§ **WORK REQUIRED**
Your answer should consist of each line below that includes the word "plate".

§ **GIVEN ENTRIES**
*** Begin section ***

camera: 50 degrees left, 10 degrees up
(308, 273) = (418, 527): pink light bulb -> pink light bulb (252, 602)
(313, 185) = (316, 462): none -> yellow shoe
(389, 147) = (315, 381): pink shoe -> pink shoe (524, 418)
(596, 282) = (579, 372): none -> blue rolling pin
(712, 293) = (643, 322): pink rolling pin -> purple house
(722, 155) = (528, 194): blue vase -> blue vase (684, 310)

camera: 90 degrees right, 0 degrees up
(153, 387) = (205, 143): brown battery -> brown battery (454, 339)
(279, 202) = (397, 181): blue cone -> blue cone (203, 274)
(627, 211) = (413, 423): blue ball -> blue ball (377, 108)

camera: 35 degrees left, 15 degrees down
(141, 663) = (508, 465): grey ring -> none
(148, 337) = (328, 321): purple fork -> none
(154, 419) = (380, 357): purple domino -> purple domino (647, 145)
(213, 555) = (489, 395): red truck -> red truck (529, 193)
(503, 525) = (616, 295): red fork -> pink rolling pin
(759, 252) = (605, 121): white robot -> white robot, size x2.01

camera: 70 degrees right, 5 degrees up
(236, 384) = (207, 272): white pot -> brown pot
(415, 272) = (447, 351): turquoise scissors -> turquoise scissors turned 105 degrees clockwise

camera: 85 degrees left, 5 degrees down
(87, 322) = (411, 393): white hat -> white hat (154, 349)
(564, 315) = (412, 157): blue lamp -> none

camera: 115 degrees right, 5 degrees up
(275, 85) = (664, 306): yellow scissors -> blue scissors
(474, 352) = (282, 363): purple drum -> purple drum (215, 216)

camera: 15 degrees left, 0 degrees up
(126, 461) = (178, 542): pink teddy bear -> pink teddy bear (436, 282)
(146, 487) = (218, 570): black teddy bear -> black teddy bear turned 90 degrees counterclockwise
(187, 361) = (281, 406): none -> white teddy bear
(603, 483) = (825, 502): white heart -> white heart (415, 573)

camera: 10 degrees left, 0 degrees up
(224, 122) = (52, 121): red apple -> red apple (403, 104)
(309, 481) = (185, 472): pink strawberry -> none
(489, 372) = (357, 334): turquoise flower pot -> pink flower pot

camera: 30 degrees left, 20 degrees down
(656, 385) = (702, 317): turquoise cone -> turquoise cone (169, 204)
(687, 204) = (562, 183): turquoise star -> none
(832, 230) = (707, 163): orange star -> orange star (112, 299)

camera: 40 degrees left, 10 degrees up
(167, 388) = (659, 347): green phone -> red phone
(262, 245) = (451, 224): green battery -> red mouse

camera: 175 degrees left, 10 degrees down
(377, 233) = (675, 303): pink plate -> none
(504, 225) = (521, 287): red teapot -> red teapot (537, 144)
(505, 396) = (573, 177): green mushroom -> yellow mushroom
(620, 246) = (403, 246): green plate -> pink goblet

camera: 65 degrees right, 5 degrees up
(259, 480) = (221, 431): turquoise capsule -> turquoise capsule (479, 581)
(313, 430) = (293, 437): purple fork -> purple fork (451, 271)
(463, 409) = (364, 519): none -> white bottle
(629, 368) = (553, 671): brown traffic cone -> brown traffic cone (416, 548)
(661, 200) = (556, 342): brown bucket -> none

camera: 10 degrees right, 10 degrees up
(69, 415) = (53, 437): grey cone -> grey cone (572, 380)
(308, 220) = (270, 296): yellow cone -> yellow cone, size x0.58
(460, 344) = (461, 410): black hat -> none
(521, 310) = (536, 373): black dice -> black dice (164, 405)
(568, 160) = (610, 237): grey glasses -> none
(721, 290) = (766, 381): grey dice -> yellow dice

*** End section ***

§ **REPLY**
(377, 233) = (675, 303): pink plate -> none
(620, 246) = (403, 246): green plate -> pink goblet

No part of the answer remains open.